Given request -
List each line of the data that contains the word "with".

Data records

****************************************

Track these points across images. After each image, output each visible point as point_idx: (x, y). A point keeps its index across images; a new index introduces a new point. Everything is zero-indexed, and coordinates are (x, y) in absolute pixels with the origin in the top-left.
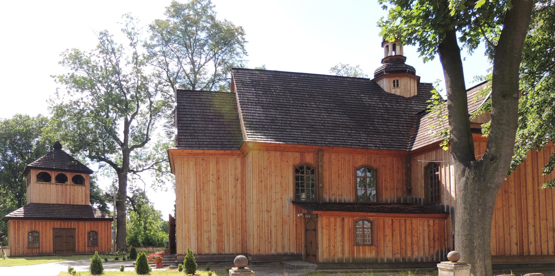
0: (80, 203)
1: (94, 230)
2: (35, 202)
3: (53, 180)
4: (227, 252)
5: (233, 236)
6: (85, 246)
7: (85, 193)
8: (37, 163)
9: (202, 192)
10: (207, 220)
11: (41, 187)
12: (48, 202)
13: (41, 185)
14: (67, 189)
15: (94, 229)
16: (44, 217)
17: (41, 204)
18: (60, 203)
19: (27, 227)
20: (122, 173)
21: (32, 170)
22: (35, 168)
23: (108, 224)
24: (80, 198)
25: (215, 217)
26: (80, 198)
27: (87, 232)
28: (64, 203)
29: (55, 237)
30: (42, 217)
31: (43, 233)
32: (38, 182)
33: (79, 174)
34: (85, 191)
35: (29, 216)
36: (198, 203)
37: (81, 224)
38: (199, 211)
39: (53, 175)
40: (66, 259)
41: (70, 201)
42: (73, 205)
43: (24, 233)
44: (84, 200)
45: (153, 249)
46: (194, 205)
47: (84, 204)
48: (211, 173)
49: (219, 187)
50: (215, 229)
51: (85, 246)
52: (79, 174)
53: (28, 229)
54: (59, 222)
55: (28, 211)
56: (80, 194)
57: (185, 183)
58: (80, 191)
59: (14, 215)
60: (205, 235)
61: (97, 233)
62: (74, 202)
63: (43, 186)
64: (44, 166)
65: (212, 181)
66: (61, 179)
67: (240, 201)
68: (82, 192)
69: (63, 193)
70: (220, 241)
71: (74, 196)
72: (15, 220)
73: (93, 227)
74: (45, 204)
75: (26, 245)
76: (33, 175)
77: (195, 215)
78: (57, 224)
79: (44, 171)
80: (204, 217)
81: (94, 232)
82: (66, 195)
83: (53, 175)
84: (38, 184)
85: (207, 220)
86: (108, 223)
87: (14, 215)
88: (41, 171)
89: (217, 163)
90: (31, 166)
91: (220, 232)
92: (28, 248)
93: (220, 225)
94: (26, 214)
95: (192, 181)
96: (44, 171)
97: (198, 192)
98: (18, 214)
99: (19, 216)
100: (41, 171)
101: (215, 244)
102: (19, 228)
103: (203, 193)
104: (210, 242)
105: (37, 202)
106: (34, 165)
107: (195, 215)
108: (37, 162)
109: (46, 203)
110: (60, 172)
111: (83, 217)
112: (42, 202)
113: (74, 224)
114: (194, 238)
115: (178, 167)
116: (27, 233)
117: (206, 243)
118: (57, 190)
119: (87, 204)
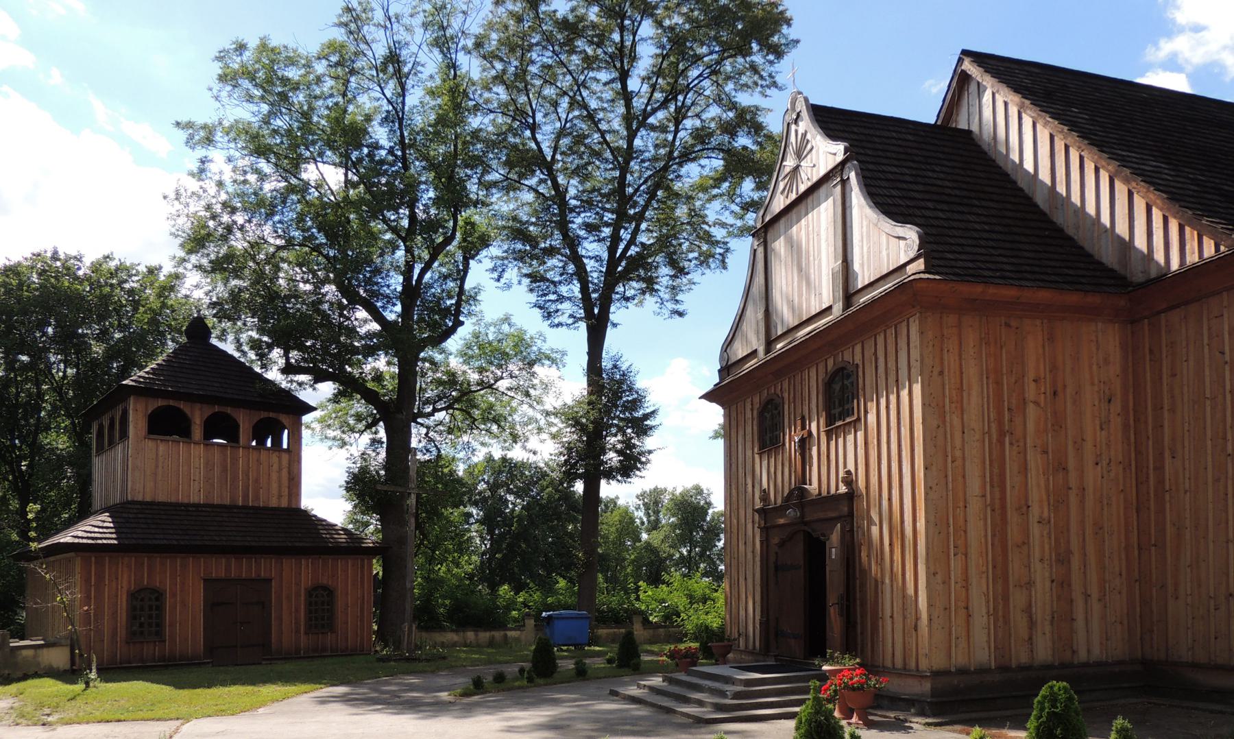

****************************************

Answer below -
Track these points across images. After each image, output each visible point as point_idx: (x, y). A point keeps its index across images; a new index introduces a new point. Everything is zero-indexed, and coordinates are (x, y) in absolute pixels with the origin in the top-left.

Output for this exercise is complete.